▶ _Entries taken from a collection_
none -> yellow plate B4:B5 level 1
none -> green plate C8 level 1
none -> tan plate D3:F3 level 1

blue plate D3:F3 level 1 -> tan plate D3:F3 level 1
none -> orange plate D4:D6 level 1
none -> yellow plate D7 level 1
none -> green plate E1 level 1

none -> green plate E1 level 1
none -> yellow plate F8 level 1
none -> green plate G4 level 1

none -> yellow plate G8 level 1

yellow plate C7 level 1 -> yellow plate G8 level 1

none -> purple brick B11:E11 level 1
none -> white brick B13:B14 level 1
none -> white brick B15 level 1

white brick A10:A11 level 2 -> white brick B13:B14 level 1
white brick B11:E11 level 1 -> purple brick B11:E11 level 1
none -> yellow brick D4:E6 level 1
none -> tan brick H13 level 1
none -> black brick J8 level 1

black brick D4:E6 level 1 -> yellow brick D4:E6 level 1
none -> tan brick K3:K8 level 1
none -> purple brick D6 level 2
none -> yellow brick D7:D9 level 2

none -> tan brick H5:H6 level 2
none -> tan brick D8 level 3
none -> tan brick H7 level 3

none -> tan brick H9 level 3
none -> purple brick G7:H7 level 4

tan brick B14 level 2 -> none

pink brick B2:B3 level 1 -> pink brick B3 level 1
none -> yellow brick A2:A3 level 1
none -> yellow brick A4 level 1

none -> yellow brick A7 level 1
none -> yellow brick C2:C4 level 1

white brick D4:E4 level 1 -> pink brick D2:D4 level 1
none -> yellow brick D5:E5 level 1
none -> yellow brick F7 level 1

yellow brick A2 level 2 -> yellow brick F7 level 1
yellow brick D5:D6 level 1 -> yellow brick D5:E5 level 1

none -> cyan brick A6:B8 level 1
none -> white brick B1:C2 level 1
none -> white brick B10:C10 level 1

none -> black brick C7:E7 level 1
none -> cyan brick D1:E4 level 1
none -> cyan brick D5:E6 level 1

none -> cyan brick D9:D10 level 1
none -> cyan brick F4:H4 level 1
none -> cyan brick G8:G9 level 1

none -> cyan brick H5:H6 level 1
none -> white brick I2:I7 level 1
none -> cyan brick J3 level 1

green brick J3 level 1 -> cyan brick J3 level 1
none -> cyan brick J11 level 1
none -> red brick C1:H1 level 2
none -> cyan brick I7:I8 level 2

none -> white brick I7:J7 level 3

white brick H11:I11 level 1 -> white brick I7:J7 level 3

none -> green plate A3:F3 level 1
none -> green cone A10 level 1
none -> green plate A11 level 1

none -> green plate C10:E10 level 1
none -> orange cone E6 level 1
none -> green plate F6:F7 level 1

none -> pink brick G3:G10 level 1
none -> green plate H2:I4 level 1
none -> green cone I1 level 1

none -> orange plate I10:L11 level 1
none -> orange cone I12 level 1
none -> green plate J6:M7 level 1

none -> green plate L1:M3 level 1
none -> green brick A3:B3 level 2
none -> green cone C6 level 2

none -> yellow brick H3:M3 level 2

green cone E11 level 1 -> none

▶ _About this exercise_
Retype the data exactly as given.

▶ _Exercise solution_
none -> yellow plate B4:B5 level 1
none -> green plate C8 level 1
none -> tan plate D3:F3 level 1

blue plate D3:F3 level 1 -> tan plate D3:F3 level 1
none -> orange plate D4:D6 level 1
none -> yellow plate D7 level 1
none -> green plate E1 level 1

none -> green plate E1 level 1
none -> yellow plate F8 level 1
none -> green plate G4 level 1

none -> yellow plate G8 level 1

yellow plate C7 level 1 -> yellow plate G8 level 1

none -> purple brick B11:E11 level 1
none -> white brick B13:B14 level 1
none -> white brick B15 level 1

white brick A10:A11 level 2 -> white brick B13:B14 level 1
white brick B11:E11 level 1 -> purple brick B11:E11 level 1
none -> yellow brick D4:E6 level 1
none -> tan brick H13 level 1
none -> black brick J8 level 1

black brick D4:E6 level 1 -> yellow brick D4:E6 level 1
none -> tan brick K3:K8 level 1
none -> purple brick D6 level 2
none -> yellow brick D7:D9 level 2

none -> tan brick H5:H6 level 2
none -> tan brick D8 level 3
none -> tan brick H7 level 3

none -> tan brick H9 level 3
none -> purple brick G7:H7 level 4

tan brick B14 level 2 -> none

pink brick B2:B3 level 1 -> pink brick B3 level 1
none -> yellow brick A2:A3 level 1
none -> yellow brick A4 level 1

none -> yellow brick A7 level 1
none -> yellow brick C2:C4 level 1

white brick D4:E4 level 1 -> pink brick D2:D4 level 1
none -> yellow brick D5:E5 level 1
none -> yellow brick F7 level 1

yellow brick A2 level 2 -> yellow brick F7 level 1
yellow brick D5:D6 level 1 -> yellow brick D5:E5 level 1

none -> cyan brick A6:B8 level 1
none -> white brick B1:C2 level 1
none -> white brick B10:C10 level 1

none -> black brick C7:E7 level 1
none -> cyan brick D1:E4 level 1
none -> cyan brick D5:E6 level 1

none -> cyan brick D9:D10 level 1
none -> cyan brick F4:H4 level 1
none -> cyan brick G8:G9 level 1

none -> cyan brick H5:H6 level 1
none -> white brick I2:I7 level 1
none -> cyan brick J3 level 1

green brick J3 level 1 -> cyan brick J3 level 1
none -> cyan brick J11 level 1
none -> red brick C1:H1 level 2
none -> cyan brick I7:I8 level 2

none -> white brick I7:J7 level 3

white brick H11:I11 level 1 -> white brick I7:J7 level 3

none -> green plate A3:F3 level 1
none -> green cone A10 level 1
none -> green plate A11 level 1

none -> green plate C10:E10 level 1
none -> orange cone E6 level 1
none -> green plate F6:F7 level 1

none -> pink brick G3:G10 level 1
none -> green plate H2:I4 level 1
none -> green cone I1 level 1

none -> orange plate I10:L11 level 1
none -> orange cone I12 level 1
none -> green plate J6:M7 level 1

none -> green plate L1:M3 level 1
none -> green brick A3:B3 level 2
none -> green cone C6 level 2

none -> yellow brick H3:M3 level 2

green cone E11 level 1 -> none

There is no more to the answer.